Exactly the lines from the one with "F1: 2A (0V, N12) -> 2A (+12V, N12)" through the final line of the entries, and nothing else, should appear in the answer; no pictures go in it.

-.-.-

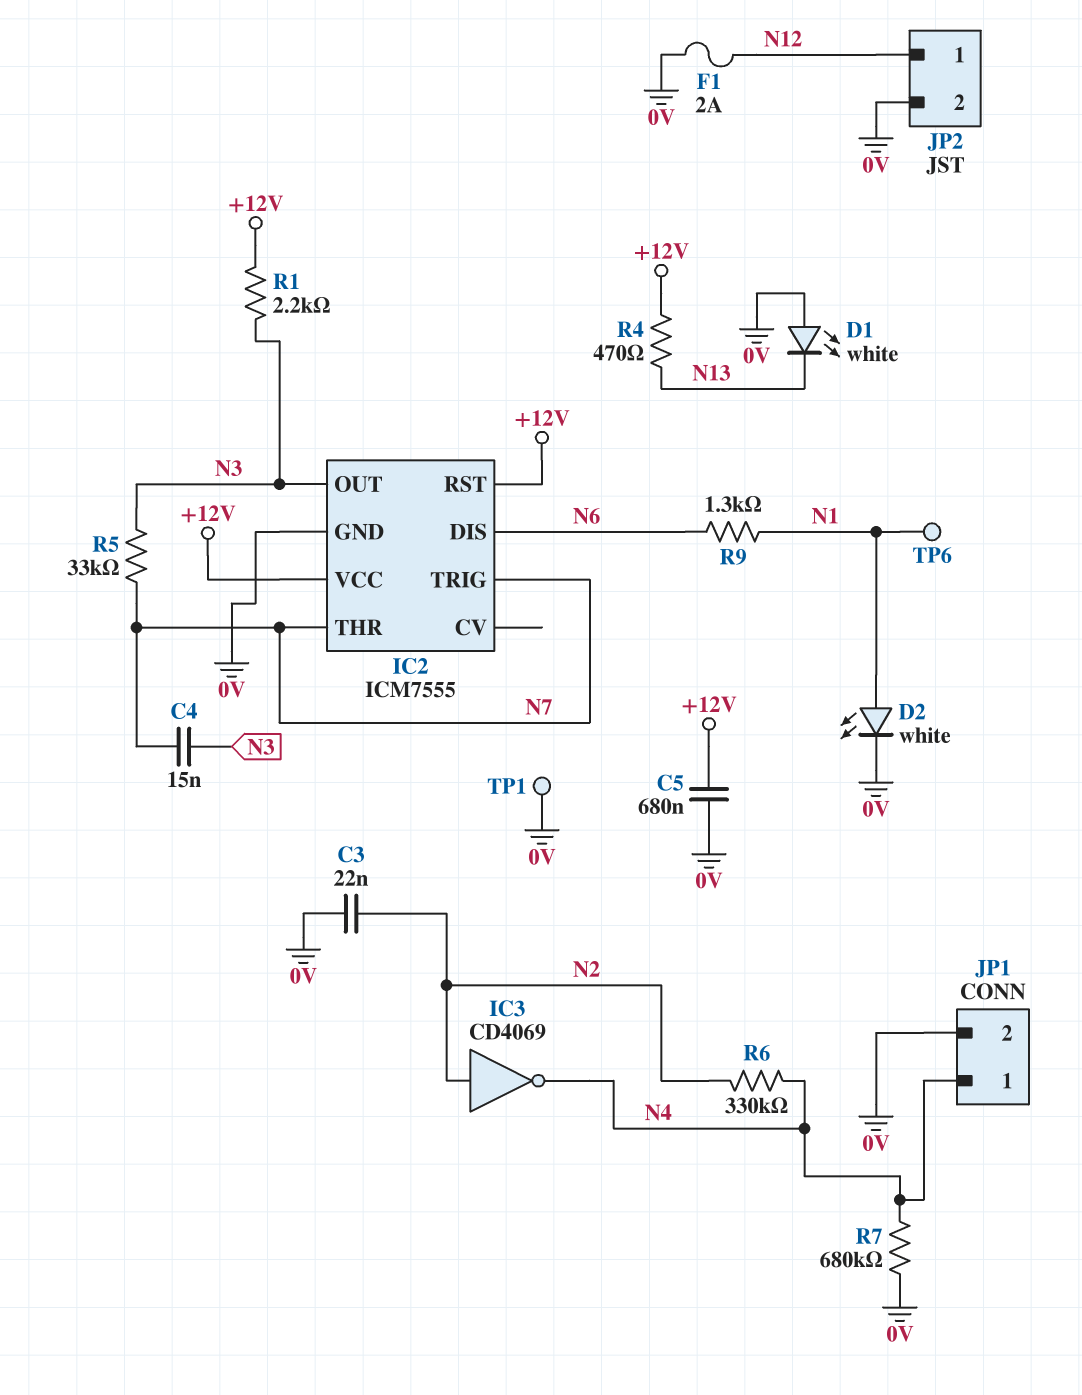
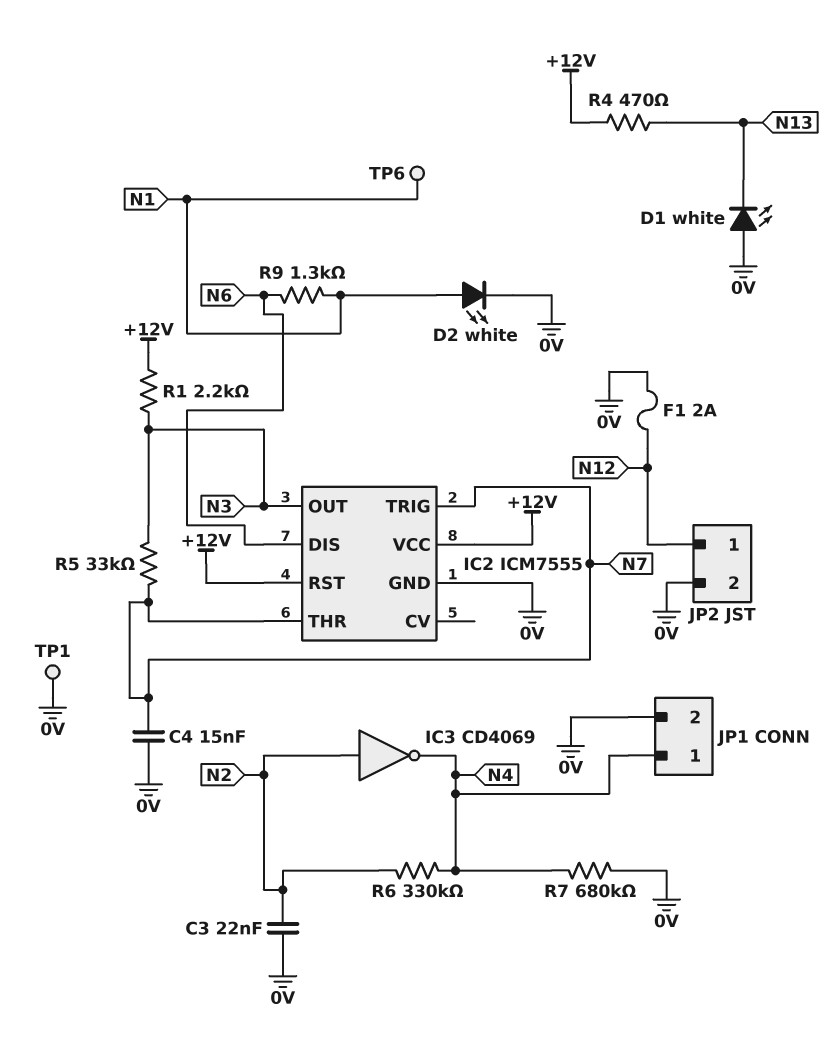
C4: 15nF (N3, N7) -> 15nF (0V, N7)
C5: 680nF (+12V, 0V) -> none

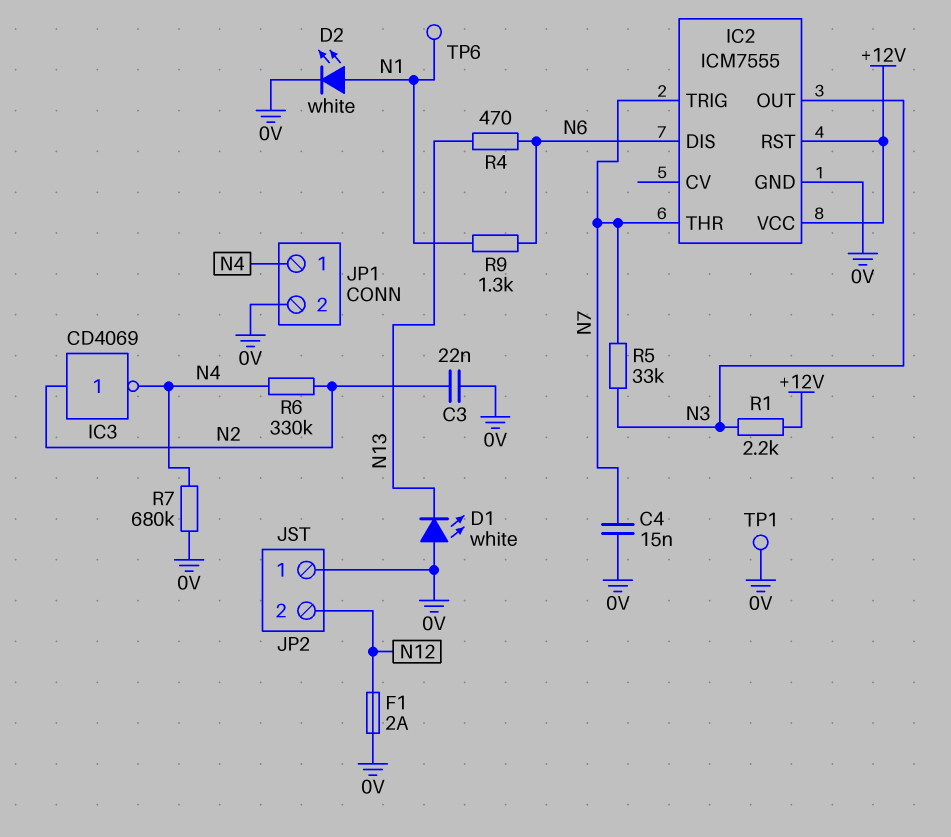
JP2 pin 1: N12 -> 0V
JP2 pin 2: 0V -> N12
R4: 470 (+12V, N13) -> 470 (N6, N13)

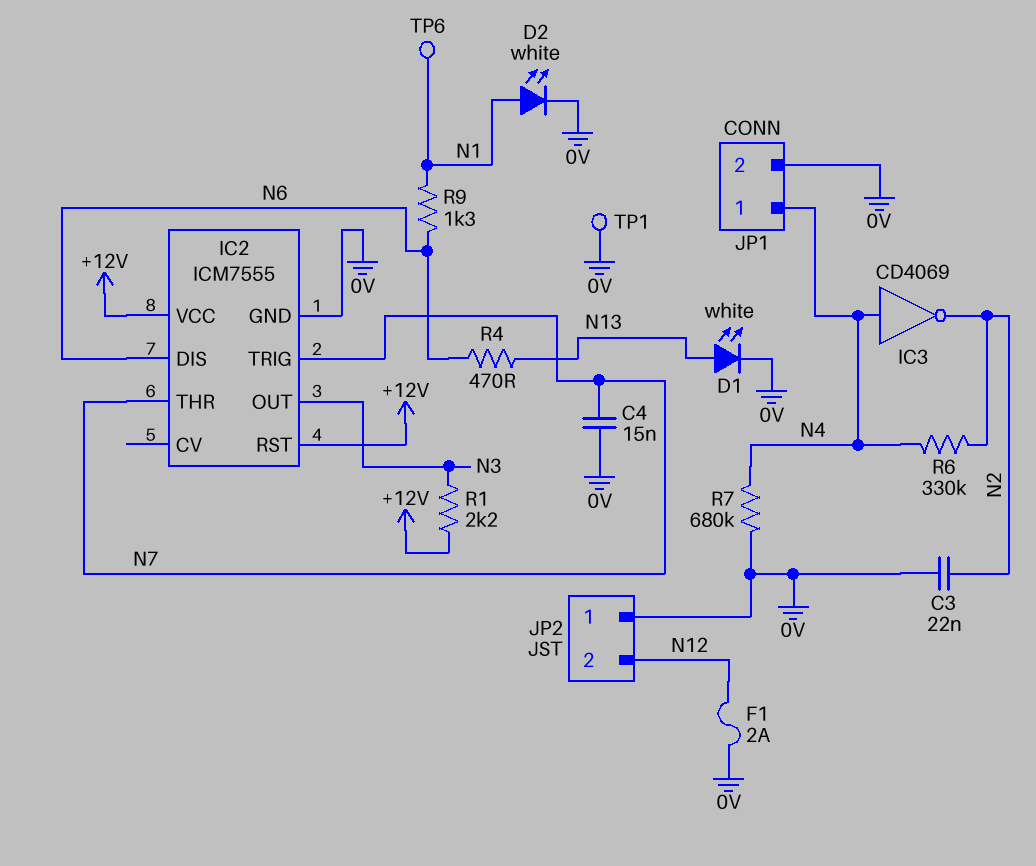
D1: LED white (A 0V, K N13) -> LED white (A N13, K 0V)
IC3: NOT CD4069 (in N2, out N4) -> NOT CD4069 (in N4, out N2)
R5: 33k (N3, N7) -> none

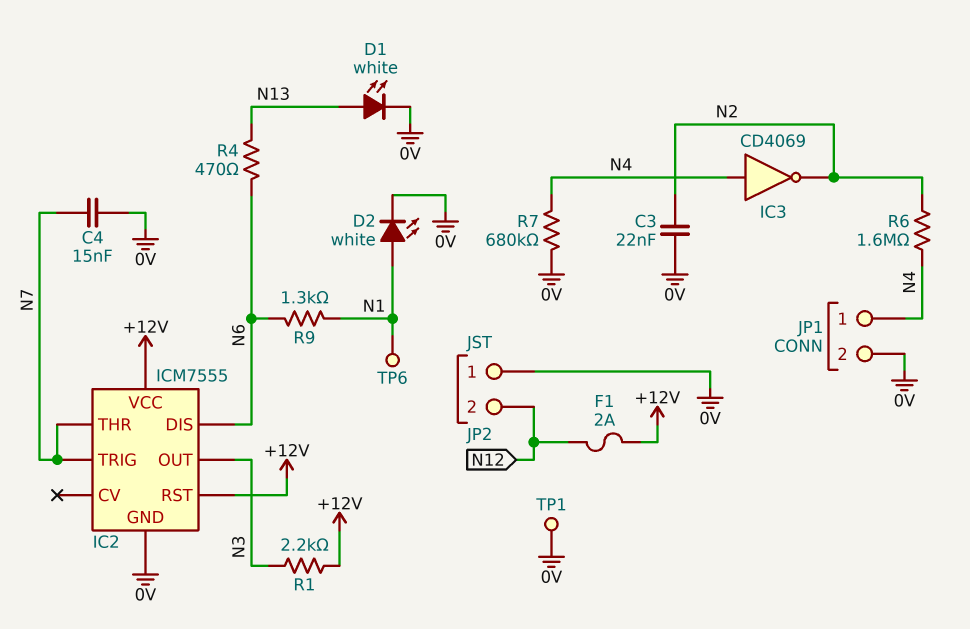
F1: 2A (0V, N12) -> 2A (+12V, N12)
R6: 330k (N2, N4) -> 1.6M (N2, N4)

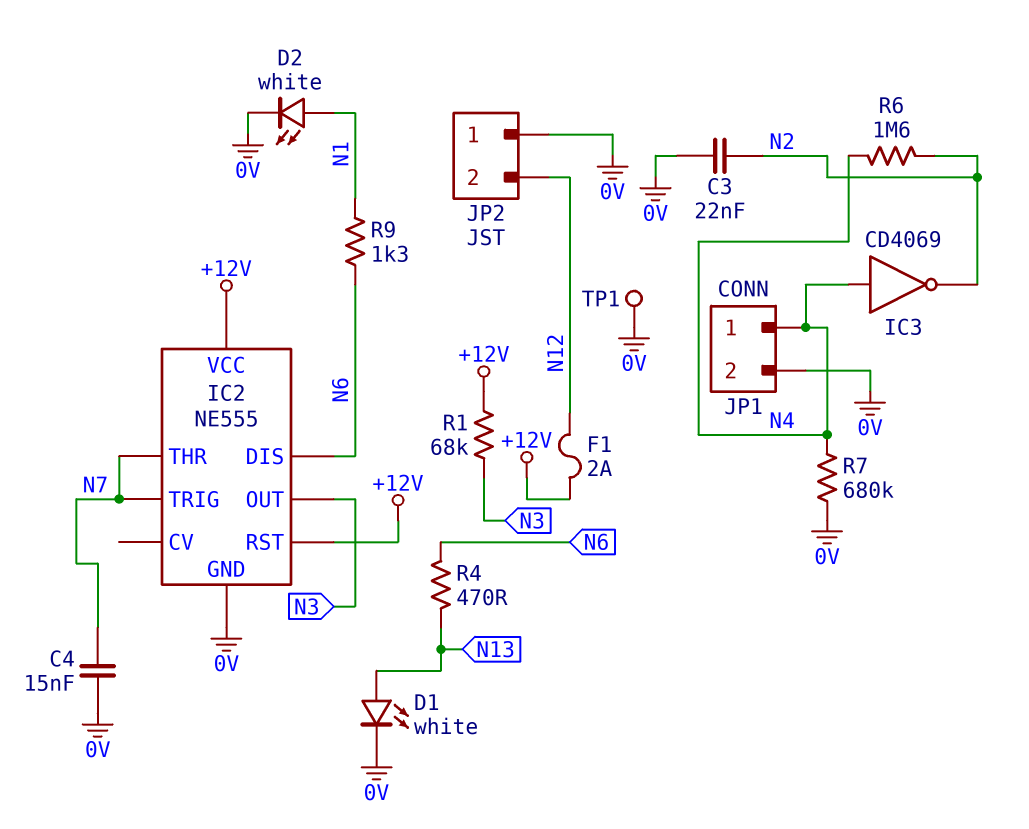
IC2: ICM7555 -> NE555
R1: 2.2k (+12V, N3) -> 68k (+12V, N3)
TP6: test point (N1) -> none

-.-.-

[Response area]
F1: 2A (0V, N12) -> 2A (+12V, N12)
R6: 330k (N2, N4) -> 1.6M (N2, N4)

IC2: ICM7555 -> NE555
R1: 2.2k (+12V, N3) -> 68k (+12V, N3)
TP6: test point (N1) -> none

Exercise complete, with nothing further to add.